(Records shown)

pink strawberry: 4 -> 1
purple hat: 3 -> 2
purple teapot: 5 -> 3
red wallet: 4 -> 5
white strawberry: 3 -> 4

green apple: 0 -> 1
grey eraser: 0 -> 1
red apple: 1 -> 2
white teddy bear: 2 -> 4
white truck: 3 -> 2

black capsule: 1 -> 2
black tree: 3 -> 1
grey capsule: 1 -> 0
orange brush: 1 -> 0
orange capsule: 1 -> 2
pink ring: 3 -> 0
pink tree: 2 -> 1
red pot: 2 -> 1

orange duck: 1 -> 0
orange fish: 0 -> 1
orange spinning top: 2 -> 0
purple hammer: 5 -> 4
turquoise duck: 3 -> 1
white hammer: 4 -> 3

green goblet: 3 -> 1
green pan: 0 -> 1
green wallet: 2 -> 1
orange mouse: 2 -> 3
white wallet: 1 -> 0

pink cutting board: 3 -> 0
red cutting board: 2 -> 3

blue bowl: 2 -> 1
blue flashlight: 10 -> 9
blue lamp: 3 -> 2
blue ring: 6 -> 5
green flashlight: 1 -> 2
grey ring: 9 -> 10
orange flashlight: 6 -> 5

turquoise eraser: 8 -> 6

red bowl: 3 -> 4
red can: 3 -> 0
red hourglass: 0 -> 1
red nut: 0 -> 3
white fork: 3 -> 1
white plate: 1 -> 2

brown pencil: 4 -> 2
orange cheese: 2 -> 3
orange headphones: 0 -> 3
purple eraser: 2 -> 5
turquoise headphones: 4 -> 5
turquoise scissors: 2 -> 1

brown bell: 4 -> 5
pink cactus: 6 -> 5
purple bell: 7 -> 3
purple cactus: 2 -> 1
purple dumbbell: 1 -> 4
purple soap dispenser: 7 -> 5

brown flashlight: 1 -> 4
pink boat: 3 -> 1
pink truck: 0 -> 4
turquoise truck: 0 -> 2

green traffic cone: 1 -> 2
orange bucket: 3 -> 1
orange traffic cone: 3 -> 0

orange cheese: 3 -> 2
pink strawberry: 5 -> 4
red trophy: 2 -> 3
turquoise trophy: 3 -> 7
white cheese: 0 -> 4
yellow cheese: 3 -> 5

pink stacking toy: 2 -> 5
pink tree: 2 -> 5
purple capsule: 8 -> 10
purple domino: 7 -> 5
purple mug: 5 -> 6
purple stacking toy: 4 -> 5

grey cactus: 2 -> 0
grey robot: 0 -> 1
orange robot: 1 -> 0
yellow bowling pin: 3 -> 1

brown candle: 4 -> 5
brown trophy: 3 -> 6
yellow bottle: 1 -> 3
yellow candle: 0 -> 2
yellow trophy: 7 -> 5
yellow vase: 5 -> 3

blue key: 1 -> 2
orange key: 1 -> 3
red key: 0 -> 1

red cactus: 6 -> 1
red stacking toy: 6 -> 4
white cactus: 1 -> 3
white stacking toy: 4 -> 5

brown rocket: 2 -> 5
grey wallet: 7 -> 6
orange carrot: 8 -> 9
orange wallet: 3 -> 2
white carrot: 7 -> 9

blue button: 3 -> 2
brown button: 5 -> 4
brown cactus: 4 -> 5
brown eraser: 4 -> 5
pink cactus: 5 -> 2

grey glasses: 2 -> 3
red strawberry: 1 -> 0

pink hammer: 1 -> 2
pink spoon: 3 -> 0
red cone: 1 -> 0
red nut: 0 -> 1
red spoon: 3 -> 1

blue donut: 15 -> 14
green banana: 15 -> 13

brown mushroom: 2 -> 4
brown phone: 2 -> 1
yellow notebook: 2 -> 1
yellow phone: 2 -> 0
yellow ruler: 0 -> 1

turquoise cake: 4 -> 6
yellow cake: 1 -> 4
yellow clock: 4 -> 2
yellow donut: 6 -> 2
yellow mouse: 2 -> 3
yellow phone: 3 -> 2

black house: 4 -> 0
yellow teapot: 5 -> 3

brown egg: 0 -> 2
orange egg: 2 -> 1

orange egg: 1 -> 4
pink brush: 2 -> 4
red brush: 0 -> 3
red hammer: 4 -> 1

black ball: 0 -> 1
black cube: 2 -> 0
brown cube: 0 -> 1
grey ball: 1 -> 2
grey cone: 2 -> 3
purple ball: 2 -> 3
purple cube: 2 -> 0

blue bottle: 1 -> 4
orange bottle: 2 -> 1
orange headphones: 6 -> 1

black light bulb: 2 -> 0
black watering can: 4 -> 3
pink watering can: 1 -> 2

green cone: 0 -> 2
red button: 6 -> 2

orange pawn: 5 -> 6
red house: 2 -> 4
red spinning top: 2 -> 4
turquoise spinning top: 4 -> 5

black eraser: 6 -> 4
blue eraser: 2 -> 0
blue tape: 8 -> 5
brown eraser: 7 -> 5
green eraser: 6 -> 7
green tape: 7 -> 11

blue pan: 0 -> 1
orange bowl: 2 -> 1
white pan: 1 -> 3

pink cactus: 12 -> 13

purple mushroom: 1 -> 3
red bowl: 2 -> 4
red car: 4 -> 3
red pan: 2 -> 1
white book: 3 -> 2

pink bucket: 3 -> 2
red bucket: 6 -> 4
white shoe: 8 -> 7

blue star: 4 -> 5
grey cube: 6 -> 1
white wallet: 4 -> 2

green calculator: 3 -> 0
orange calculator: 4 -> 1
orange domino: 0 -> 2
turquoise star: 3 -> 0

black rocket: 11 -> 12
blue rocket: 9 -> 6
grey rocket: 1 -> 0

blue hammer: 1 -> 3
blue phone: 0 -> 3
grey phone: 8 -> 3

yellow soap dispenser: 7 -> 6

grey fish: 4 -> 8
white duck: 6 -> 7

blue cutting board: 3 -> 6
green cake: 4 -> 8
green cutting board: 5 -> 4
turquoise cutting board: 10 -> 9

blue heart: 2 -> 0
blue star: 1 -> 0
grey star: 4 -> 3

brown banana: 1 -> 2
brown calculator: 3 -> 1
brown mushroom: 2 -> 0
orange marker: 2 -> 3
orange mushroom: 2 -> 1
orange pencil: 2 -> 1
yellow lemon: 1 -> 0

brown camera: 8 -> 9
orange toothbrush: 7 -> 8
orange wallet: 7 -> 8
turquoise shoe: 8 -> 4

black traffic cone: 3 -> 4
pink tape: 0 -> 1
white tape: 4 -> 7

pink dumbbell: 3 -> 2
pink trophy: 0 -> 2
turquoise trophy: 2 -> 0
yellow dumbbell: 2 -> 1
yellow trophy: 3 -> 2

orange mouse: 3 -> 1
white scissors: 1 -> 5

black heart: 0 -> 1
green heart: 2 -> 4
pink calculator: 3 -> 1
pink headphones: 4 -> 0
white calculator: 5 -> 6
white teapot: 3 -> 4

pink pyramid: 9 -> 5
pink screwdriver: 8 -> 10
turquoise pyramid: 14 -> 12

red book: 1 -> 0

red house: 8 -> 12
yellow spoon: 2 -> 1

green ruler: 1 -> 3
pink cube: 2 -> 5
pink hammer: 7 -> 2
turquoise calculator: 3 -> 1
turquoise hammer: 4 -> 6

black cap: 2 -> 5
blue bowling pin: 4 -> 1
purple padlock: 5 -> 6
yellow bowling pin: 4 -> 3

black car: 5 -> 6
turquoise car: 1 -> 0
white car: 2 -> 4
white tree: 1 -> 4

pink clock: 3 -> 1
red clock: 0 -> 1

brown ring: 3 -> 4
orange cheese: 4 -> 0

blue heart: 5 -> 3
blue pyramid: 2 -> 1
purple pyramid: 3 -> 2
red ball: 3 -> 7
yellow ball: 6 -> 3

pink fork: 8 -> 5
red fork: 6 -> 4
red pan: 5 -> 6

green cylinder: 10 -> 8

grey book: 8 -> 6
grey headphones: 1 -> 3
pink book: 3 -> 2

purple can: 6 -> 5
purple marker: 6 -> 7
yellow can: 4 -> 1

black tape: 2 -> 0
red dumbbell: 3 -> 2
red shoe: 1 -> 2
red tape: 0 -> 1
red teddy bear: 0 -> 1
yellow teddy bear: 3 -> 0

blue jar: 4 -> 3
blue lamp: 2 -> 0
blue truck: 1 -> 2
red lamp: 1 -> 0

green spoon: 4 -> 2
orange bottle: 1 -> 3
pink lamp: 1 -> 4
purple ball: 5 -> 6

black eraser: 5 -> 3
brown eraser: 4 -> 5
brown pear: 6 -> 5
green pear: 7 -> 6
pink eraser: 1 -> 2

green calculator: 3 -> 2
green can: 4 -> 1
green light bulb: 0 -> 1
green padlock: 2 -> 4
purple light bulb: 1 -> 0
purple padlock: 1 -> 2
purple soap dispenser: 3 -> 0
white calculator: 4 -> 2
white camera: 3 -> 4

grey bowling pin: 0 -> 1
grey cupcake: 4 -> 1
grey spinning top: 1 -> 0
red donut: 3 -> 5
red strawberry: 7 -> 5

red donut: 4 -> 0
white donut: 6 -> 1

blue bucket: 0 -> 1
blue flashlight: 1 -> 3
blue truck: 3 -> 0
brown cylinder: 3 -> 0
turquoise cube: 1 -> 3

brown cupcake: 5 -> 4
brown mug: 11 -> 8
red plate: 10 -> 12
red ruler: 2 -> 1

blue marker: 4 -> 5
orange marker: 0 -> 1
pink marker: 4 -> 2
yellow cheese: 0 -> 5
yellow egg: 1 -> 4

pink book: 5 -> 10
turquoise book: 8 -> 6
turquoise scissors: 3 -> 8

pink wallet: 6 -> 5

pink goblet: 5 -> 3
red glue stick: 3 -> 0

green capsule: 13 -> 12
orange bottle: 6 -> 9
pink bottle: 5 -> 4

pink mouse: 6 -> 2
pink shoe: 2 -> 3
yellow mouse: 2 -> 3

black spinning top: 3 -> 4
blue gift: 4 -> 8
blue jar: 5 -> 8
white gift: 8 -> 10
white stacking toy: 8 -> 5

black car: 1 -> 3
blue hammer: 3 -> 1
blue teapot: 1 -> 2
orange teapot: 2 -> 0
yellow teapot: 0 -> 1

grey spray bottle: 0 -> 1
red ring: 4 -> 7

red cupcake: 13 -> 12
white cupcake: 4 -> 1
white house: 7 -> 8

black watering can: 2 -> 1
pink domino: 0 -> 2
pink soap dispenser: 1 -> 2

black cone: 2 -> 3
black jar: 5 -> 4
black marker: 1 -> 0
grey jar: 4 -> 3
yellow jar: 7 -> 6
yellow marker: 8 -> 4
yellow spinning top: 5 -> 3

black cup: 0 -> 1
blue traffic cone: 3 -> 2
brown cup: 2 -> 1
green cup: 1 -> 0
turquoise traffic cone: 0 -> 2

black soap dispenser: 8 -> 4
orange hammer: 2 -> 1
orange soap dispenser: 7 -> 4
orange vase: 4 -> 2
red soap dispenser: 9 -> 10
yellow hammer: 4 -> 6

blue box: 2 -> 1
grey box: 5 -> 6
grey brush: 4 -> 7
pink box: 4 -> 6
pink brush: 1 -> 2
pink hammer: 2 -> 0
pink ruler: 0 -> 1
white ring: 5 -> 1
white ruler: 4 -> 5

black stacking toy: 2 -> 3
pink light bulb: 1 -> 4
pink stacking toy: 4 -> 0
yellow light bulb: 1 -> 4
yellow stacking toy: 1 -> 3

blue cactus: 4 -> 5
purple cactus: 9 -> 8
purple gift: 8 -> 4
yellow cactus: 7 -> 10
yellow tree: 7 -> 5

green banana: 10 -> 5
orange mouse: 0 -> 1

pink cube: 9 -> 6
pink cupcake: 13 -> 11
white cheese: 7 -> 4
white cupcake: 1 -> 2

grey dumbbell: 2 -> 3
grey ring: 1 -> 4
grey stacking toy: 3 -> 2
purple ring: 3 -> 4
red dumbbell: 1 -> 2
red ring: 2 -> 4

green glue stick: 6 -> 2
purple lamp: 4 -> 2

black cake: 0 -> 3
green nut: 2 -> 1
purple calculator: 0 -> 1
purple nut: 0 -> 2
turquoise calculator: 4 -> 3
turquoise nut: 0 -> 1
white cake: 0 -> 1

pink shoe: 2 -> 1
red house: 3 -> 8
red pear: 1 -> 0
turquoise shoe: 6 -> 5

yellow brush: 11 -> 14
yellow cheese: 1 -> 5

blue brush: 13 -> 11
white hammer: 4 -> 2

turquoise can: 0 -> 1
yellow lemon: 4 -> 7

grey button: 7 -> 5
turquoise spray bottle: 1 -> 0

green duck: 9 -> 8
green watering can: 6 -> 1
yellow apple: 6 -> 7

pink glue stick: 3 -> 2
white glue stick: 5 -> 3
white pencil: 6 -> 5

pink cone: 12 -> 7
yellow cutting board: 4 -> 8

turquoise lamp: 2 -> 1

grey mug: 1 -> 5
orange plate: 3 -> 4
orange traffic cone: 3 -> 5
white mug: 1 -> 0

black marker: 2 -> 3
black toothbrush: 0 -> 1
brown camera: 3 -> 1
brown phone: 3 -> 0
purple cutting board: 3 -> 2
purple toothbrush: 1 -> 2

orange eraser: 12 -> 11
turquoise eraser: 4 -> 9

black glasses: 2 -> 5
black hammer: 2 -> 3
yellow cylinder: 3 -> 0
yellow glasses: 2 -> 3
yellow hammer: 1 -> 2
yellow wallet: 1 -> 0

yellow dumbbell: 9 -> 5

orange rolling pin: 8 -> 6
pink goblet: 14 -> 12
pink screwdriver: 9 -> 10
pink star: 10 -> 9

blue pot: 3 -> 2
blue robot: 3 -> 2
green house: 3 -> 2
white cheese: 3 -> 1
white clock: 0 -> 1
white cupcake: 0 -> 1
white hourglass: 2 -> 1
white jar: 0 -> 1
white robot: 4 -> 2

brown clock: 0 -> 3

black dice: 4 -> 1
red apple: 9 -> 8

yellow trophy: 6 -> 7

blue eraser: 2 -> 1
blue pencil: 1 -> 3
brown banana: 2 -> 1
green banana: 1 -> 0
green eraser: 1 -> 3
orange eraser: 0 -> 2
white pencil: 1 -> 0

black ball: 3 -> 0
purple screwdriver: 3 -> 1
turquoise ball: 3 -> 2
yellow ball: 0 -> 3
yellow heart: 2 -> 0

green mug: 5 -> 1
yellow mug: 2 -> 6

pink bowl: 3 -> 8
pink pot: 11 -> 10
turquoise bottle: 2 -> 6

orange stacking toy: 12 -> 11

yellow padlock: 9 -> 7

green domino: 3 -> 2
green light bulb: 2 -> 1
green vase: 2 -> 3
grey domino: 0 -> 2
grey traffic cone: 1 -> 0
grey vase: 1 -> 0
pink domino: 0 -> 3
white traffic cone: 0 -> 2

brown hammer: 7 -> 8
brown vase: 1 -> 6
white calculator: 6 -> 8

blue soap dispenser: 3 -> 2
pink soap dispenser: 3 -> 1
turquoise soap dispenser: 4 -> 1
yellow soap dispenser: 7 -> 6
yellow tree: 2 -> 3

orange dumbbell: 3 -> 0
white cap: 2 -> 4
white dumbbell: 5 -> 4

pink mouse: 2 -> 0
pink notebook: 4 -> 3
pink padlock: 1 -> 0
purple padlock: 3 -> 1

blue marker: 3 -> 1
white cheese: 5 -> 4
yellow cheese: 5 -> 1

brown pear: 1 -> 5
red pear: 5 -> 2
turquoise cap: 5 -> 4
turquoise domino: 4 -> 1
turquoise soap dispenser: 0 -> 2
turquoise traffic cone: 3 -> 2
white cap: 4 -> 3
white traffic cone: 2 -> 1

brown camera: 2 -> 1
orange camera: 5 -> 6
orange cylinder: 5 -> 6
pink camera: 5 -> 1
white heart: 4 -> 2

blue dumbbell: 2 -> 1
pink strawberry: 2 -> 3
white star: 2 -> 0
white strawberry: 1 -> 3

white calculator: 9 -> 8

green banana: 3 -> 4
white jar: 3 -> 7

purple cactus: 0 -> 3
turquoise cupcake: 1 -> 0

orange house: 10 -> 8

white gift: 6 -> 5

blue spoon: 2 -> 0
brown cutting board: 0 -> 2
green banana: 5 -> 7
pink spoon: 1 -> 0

(End Records shown)

■ Exercise instructions ■
Produce only the lines from the line containing "grey cone: 2 -> 3" through the line containing "blue heart: 5 -> 3", inclusive of both, exactly as they stand in the entries above.

■ Your response ■
grey cone: 2 -> 3
purple ball: 2 -> 3
purple cube: 2 -> 0

blue bottle: 1 -> 4
orange bottle: 2 -> 1
orange headphones: 6 -> 1

black light bulb: 2 -> 0
black watering can: 4 -> 3
pink watering can: 1 -> 2

green cone: 0 -> 2
red button: 6 -> 2

orange pawn: 5 -> 6
red house: 2 -> 4
red spinning top: 2 -> 4
turquoise spinning top: 4 -> 5

black eraser: 6 -> 4
blue eraser: 2 -> 0
blue tape: 8 -> 5
brown eraser: 7 -> 5
green eraser: 6 -> 7
green tape: 7 -> 11

blue pan: 0 -> 1
orange bowl: 2 -> 1
white pan: 1 -> 3

pink cactus: 12 -> 13

purple mushroom: 1 -> 3
red bowl: 2 -> 4
red car: 4 -> 3
red pan: 2 -> 1
white book: 3 -> 2

pink bucket: 3 -> 2
red bucket: 6 -> 4
white shoe: 8 -> 7

blue star: 4 -> 5
grey cube: 6 -> 1
white wallet: 4 -> 2

green calculator: 3 -> 0
orange calculator: 4 -> 1
orange domino: 0 -> 2
turquoise star: 3 -> 0

black rocket: 11 -> 12
blue rocket: 9 -> 6
grey rocket: 1 -> 0

blue hammer: 1 -> 3
blue phone: 0 -> 3
grey phone: 8 -> 3

yellow soap dispenser: 7 -> 6

grey fish: 4 -> 8
white duck: 6 -> 7

blue cutting board: 3 -> 6
green cake: 4 -> 8
green cutting board: 5 -> 4
turquoise cutting board: 10 -> 9

blue heart: 2 -> 0
blue star: 1 -> 0
grey star: 4 -> 3

brown banana: 1 -> 2
brown calculator: 3 -> 1
brown mushroom: 2 -> 0
orange marker: 2 -> 3
orange mushroom: 2 -> 1
orange pencil: 2 -> 1
yellow lemon: 1 -> 0

brown camera: 8 -> 9
orange toothbrush: 7 -> 8
orange wallet: 7 -> 8
turquoise shoe: 8 -> 4

black traffic cone: 3 -> 4
pink tape: 0 -> 1
white tape: 4 -> 7

pink dumbbell: 3 -> 2
pink trophy: 0 -> 2
turquoise trophy: 2 -> 0
yellow dumbbell: 2 -> 1
yellow trophy: 3 -> 2

orange mouse: 3 -> 1
white scissors: 1 -> 5

black heart: 0 -> 1
green heart: 2 -> 4
pink calculator: 3 -> 1
pink headphones: 4 -> 0
white calculator: 5 -> 6
white teapot: 3 -> 4

pink pyramid: 9 -> 5
pink screwdriver: 8 -> 10
turquoise pyramid: 14 -> 12

red book: 1 -> 0

red house: 8 -> 12
yellow spoon: 2 -> 1

green ruler: 1 -> 3
pink cube: 2 -> 5
pink hammer: 7 -> 2
turquoise calculator: 3 -> 1
turquoise hammer: 4 -> 6

black cap: 2 -> 5
blue bowling pin: 4 -> 1
purple padlock: 5 -> 6
yellow bowling pin: 4 -> 3

black car: 5 -> 6
turquoise car: 1 -> 0
white car: 2 -> 4
white tree: 1 -> 4

pink clock: 3 -> 1
red clock: 0 -> 1

brown ring: 3 -> 4
orange cheese: 4 -> 0

blue heart: 5 -> 3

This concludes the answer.